WHAT TO DO:
Set down a faithful copy of every record, and skip the pictures in it.

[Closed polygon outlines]
—————

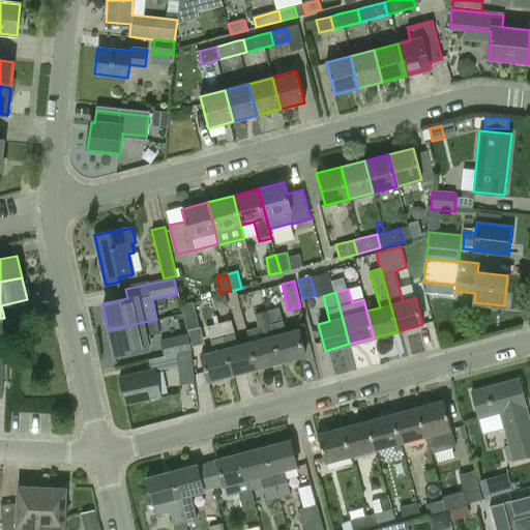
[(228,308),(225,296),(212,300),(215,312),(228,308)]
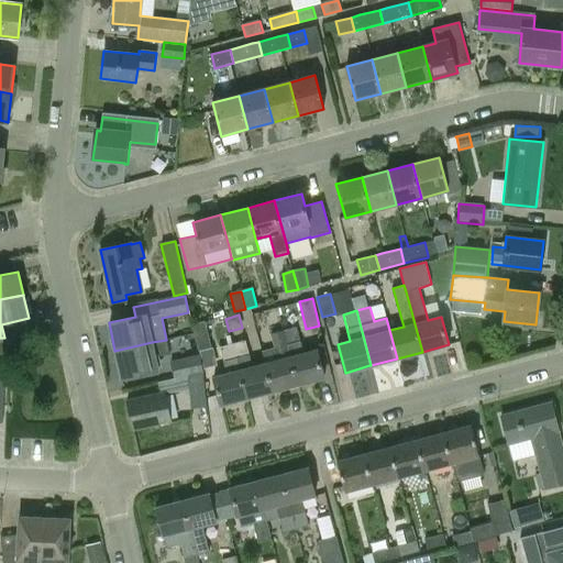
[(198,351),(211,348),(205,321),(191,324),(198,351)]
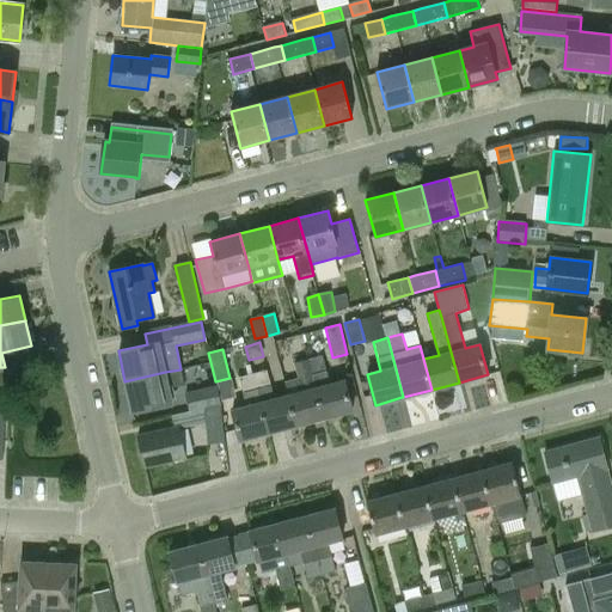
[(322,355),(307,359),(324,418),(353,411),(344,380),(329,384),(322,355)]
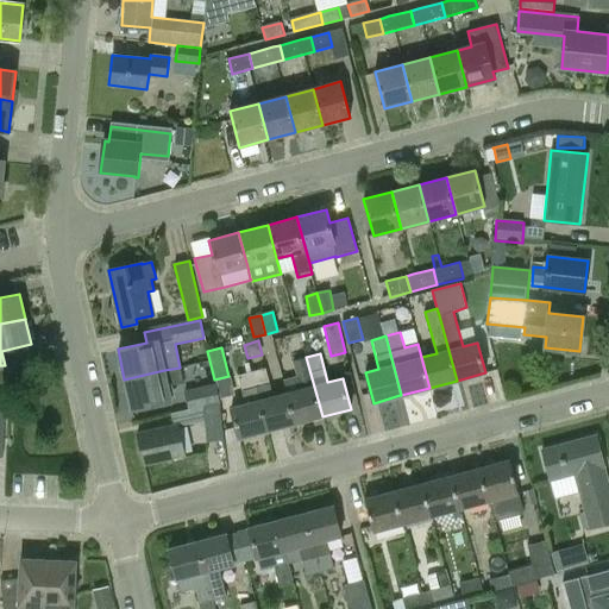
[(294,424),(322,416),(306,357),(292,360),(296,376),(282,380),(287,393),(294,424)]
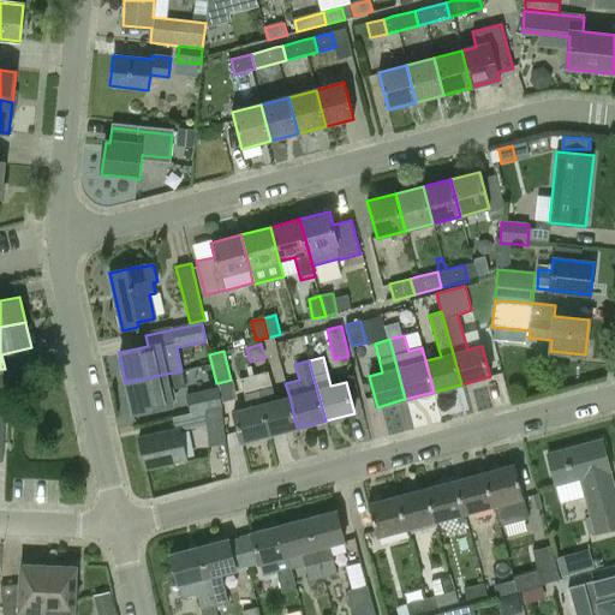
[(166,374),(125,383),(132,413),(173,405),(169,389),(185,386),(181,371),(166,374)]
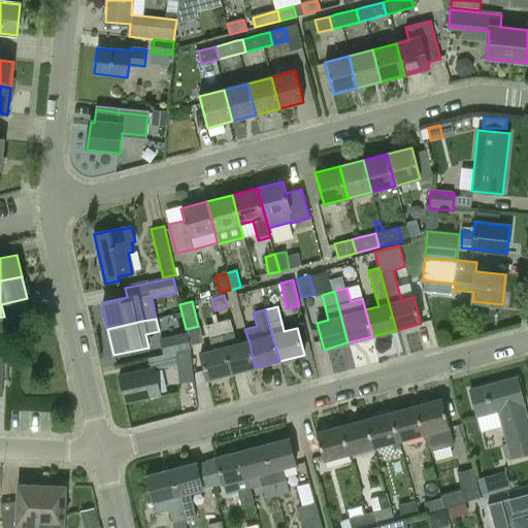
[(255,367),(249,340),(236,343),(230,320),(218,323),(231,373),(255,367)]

—————

OUTPUT FOR THIS EXERCISE:
[(228,308),(225,296),(212,300),(215,312),(228,308)]
[(198,351),(211,348),(205,321),(191,324),(198,351)]
[(322,355),(307,359),(324,418),(353,411),(344,380),(329,384),(322,355)]
[(294,424),(322,416),(306,357),(292,360),(296,376),(282,380),(287,393),(294,424)]
[(166,374),(125,383),(132,413),(173,405),(169,389),(185,386),(181,371),(166,374)]
[(255,367),(249,340),(236,343),(230,320),(218,323),(231,373),(255,367)]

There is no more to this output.